──────── Exercise inputs ────────

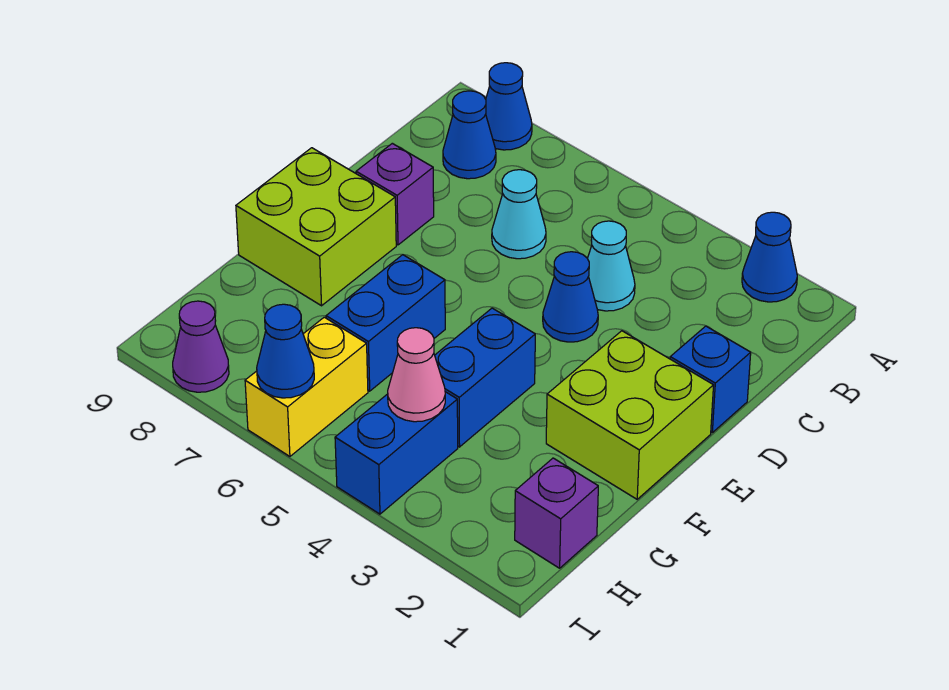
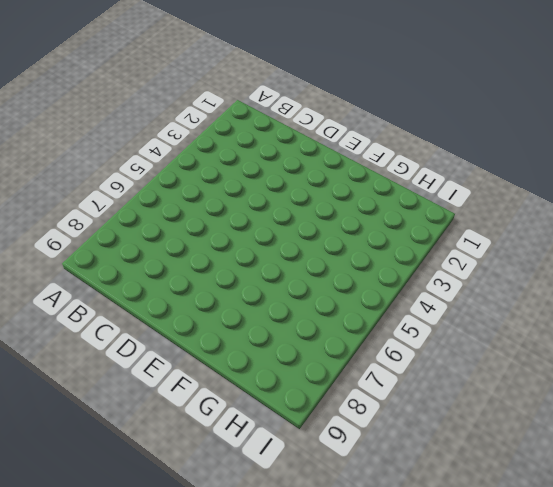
none -> blue cone A2 level 1
none -> blue cone A8 level 1
none -> blue cone B8 level 1

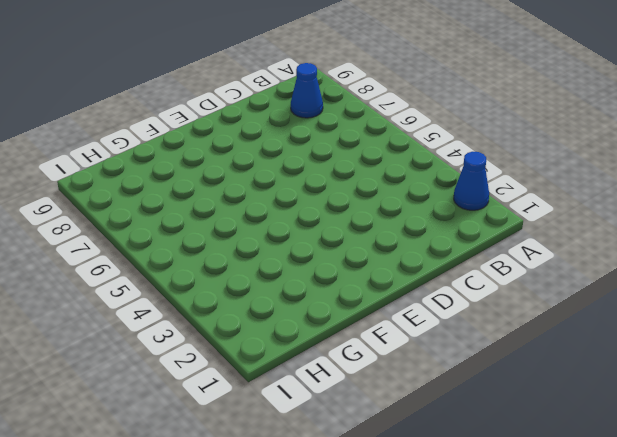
none -> blue cone A8 level 1
none -> cyan cone C4 level 1
none -> cyan cone C6 level 1

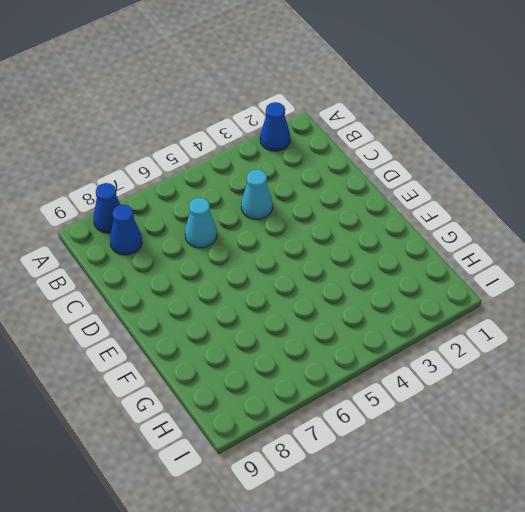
none -> blue brick D1 level 1
none -> blue cone D4 level 1
none -> purple brick D8 level 1

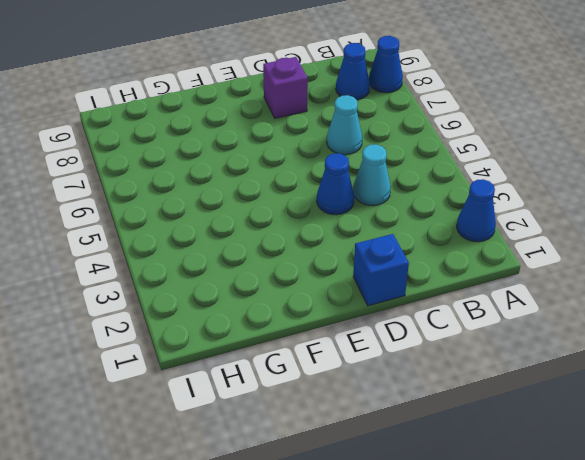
none -> lime brick E1:F2 level 1
none -> lime brick E8:F9 level 1
none -> blue brick F4:G4 level 1

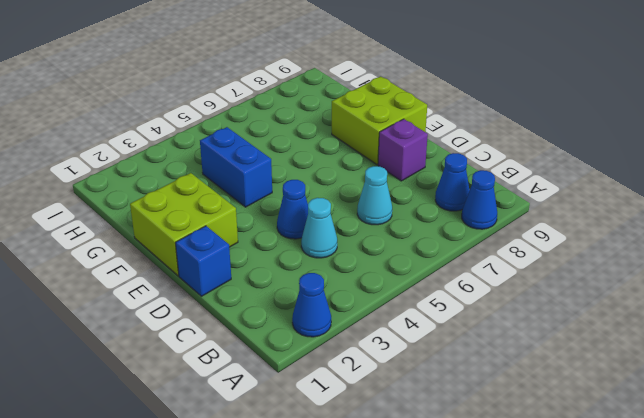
none -> blue brick F6:G6 level 1
none -> purple brick H1 level 1
none -> blue brick H4:I4 level 1

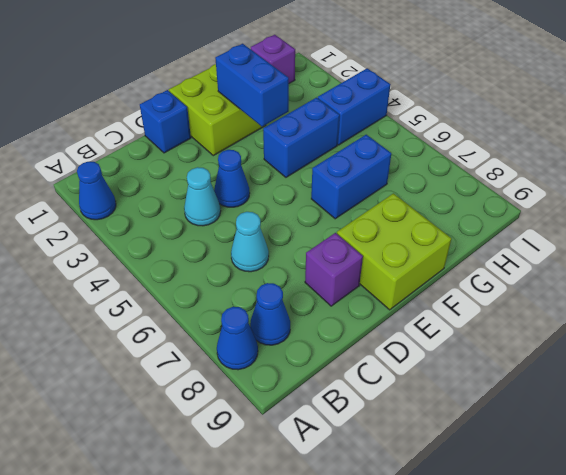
blue brick F2:F3 level 2 -> none
none -> yellow brick H6:I6 level 1
none -> purple cone I8 level 1
none -> pink cone H4 level 2

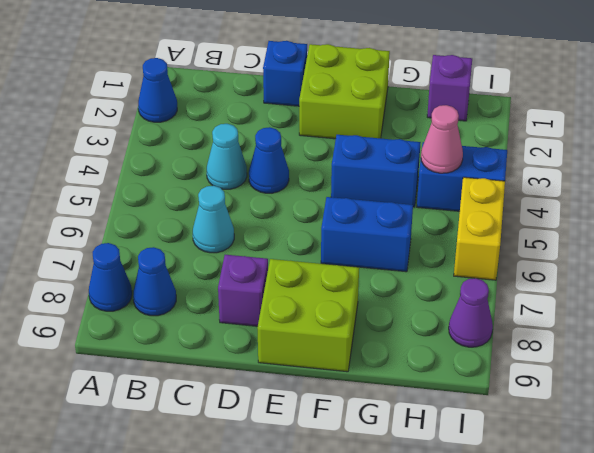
yellow brick I5:I6 level 1 -> yellow brick H6:I6 level 1
none -> blue cone I6 level 2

────────

The problem —
What the answer needs is every line from the one containing "none -> pink cone H4 level 2" through the final line of the data above, copied exactly, without pictures.

Response area —
none -> pink cone H4 level 2

yellow brick I5:I6 level 1 -> yellow brick H6:I6 level 1
none -> blue cone I6 level 2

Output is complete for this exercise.